Count the lines in the items below that contain the word "space", matching case exactly, and reply with the number alone.

Rows from a dataset:

____________________

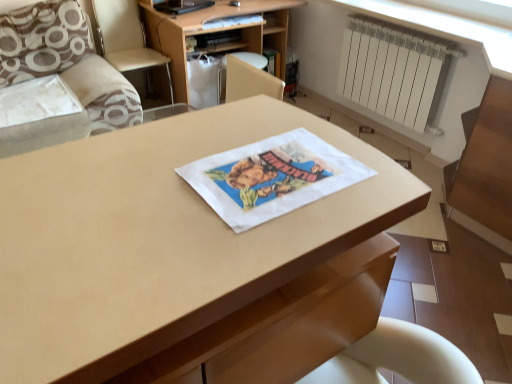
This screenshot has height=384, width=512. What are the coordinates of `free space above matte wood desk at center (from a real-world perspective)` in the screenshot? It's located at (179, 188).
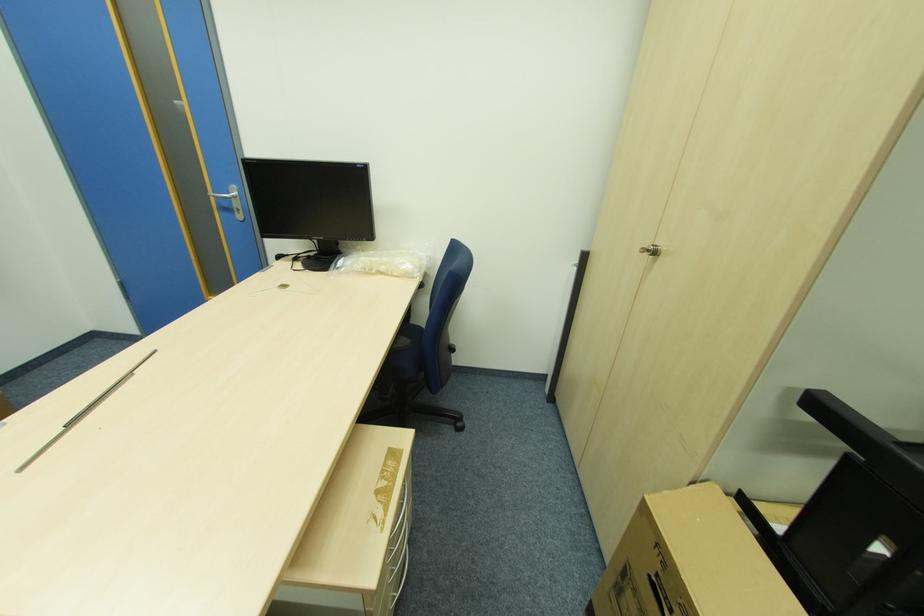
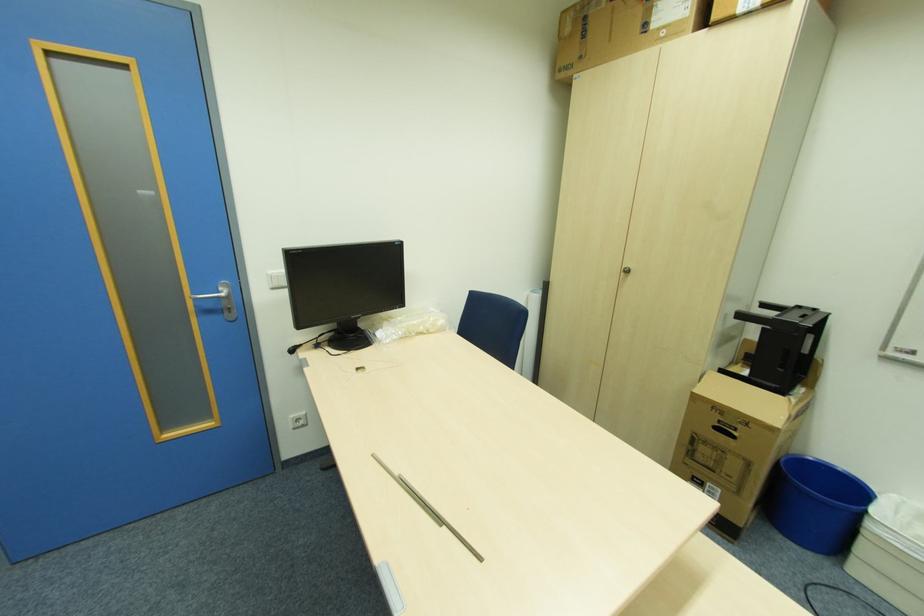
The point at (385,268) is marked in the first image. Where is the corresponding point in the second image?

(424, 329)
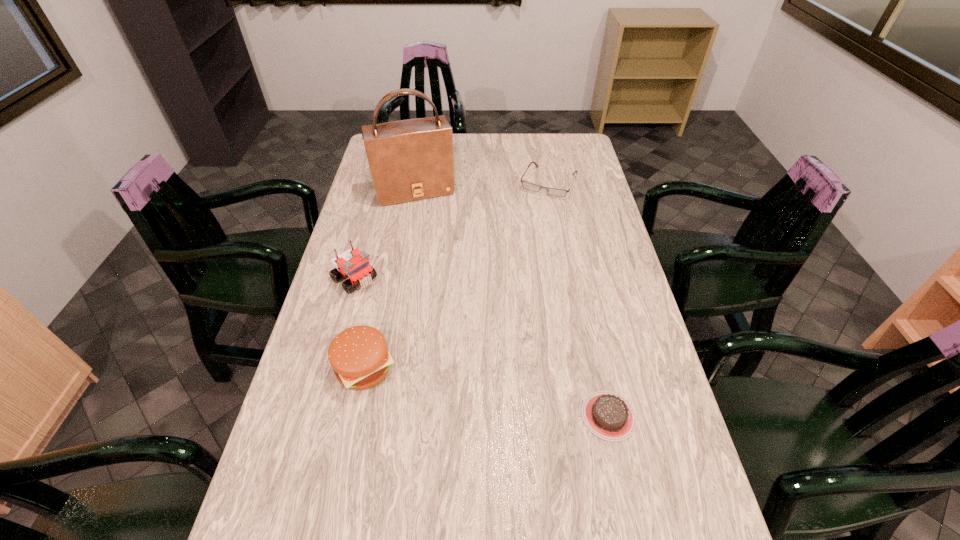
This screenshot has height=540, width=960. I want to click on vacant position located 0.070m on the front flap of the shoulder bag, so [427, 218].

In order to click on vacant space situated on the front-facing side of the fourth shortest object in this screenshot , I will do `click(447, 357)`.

____________________

Solution to this problem: 2